### What you will do
When you reach the line containing "none -> red brick G9 level 2", repeat that line and each one after it exactly until the records end, leaving out pictures.

### Listed records
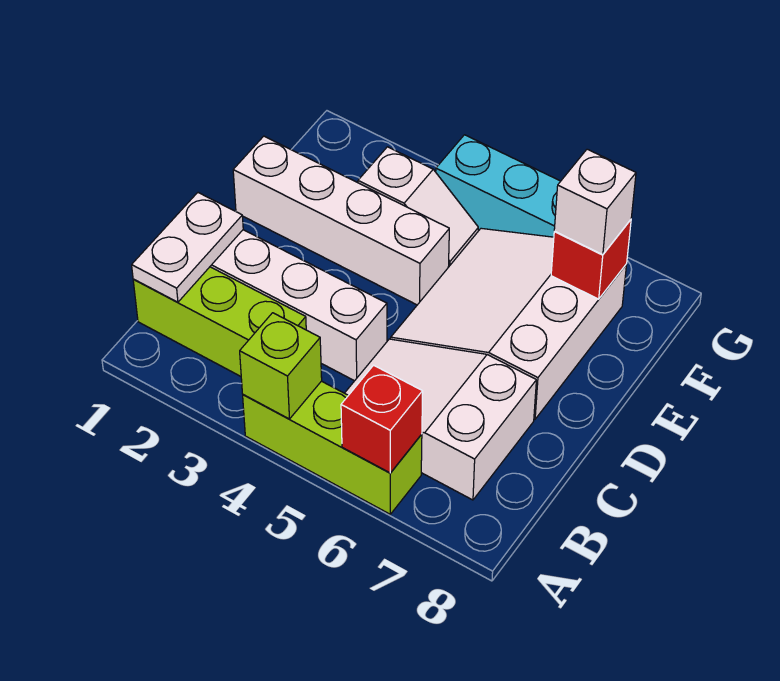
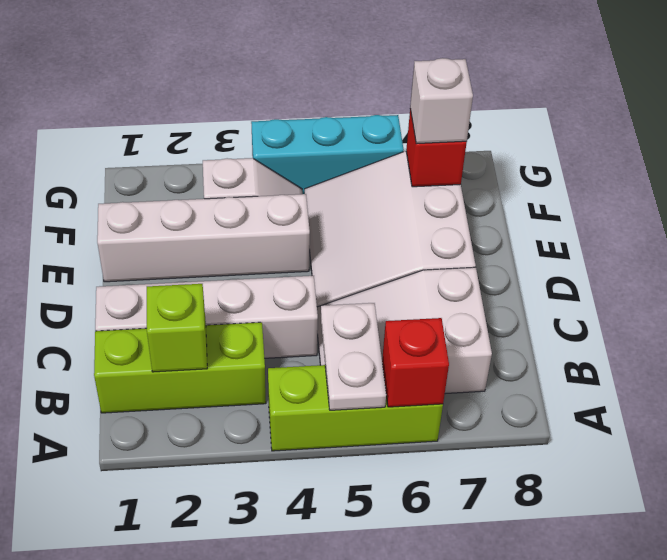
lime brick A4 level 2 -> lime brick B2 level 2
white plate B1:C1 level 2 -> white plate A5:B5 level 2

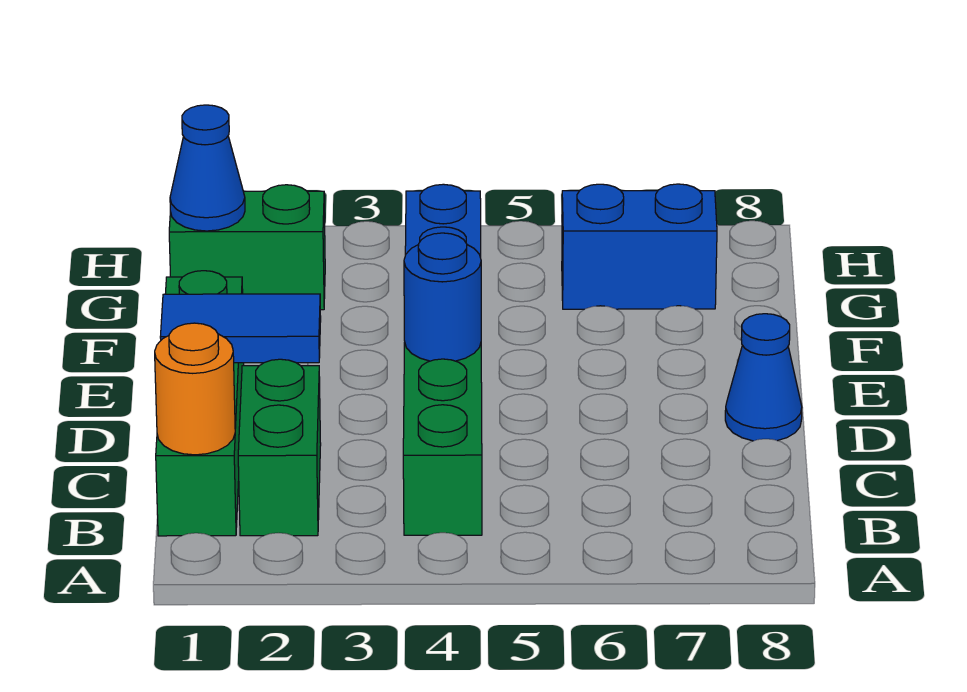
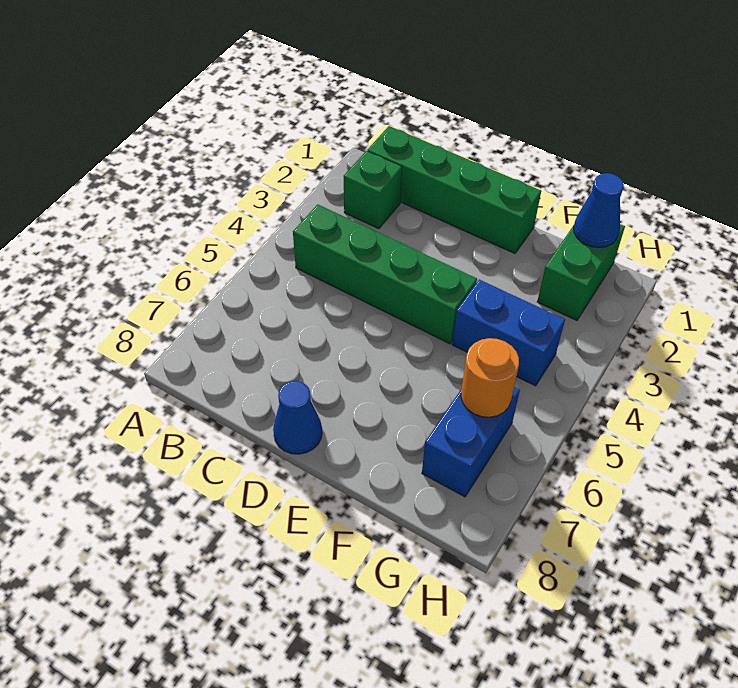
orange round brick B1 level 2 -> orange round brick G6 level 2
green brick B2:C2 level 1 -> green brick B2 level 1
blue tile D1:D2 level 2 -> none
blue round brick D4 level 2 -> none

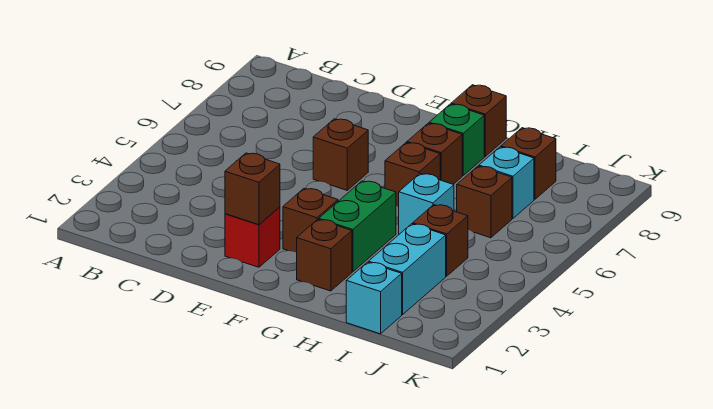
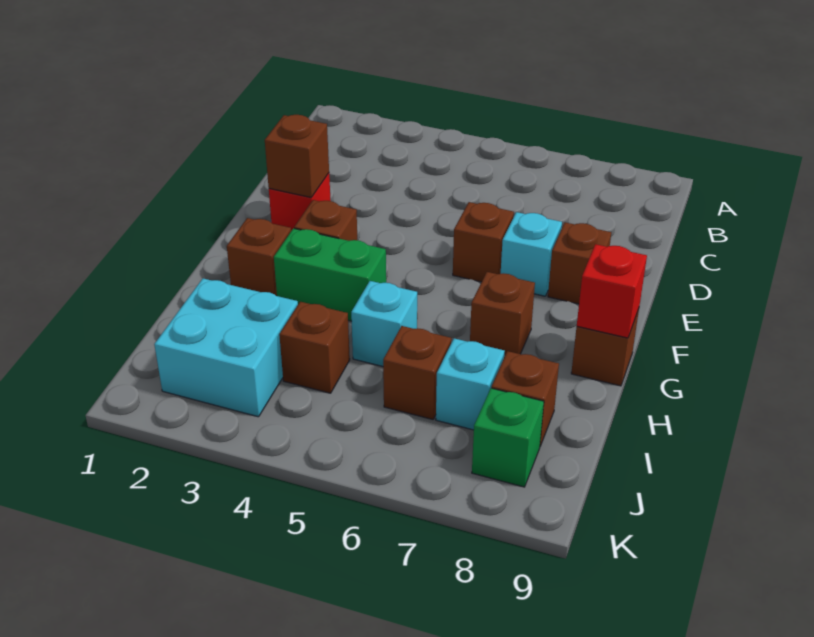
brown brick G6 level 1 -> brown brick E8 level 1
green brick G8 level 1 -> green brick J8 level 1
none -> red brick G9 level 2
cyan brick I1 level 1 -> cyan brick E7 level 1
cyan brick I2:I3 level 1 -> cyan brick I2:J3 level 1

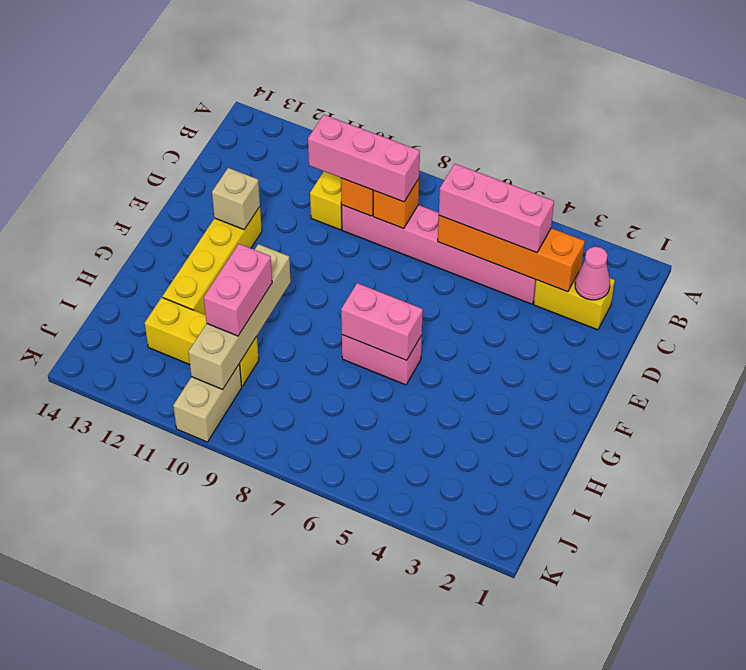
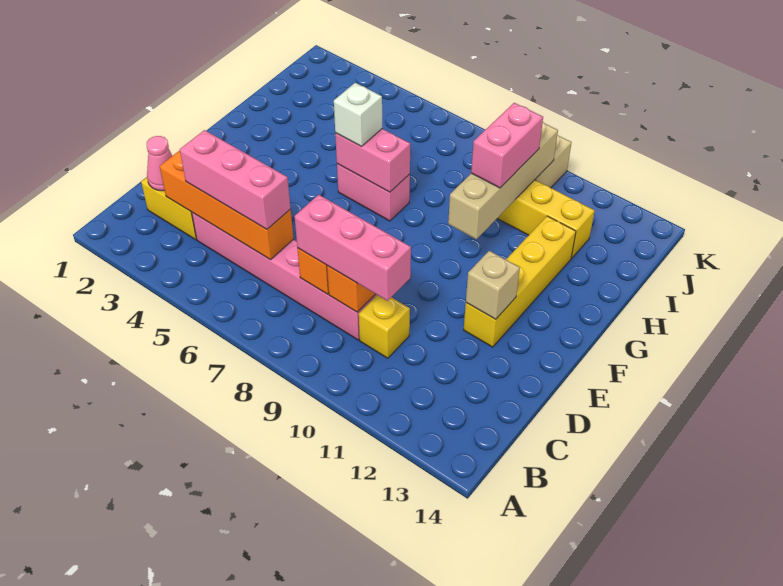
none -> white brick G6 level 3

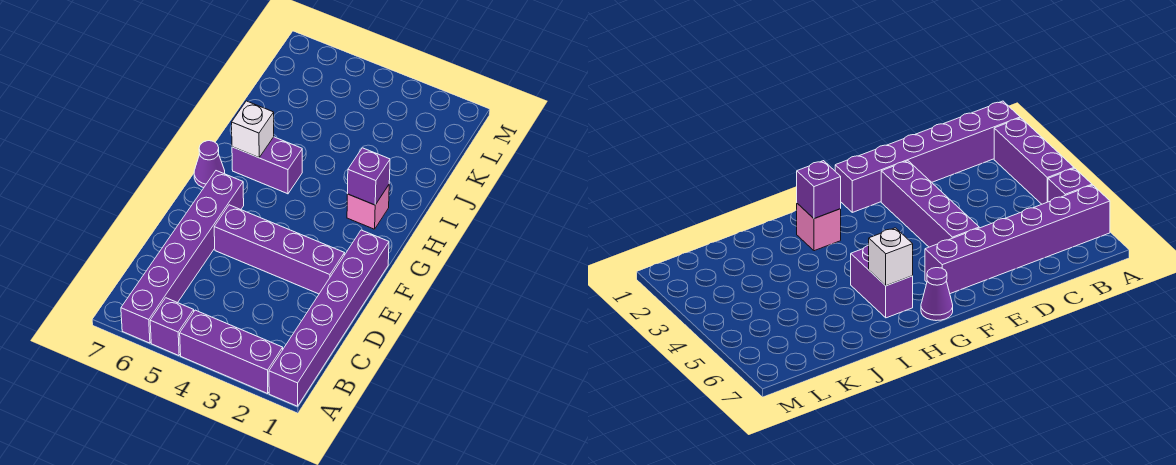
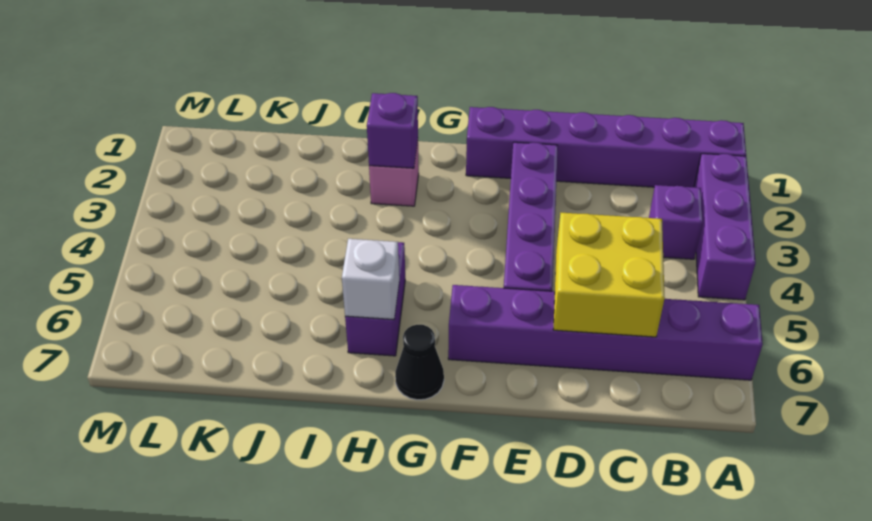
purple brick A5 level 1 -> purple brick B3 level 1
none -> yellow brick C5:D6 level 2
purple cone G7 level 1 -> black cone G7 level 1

### Result for this task
none -> red brick G9 level 2
cyan brick I1 level 1 -> cyan brick E7 level 1
cyan brick I2:I3 level 1 -> cyan brick I2:J3 level 1

none -> white brick G6 level 3

purple brick A5 level 1 -> purple brick B3 level 1
none -> yellow brick C5:D6 level 2
purple cone G7 level 1 -> black cone G7 level 1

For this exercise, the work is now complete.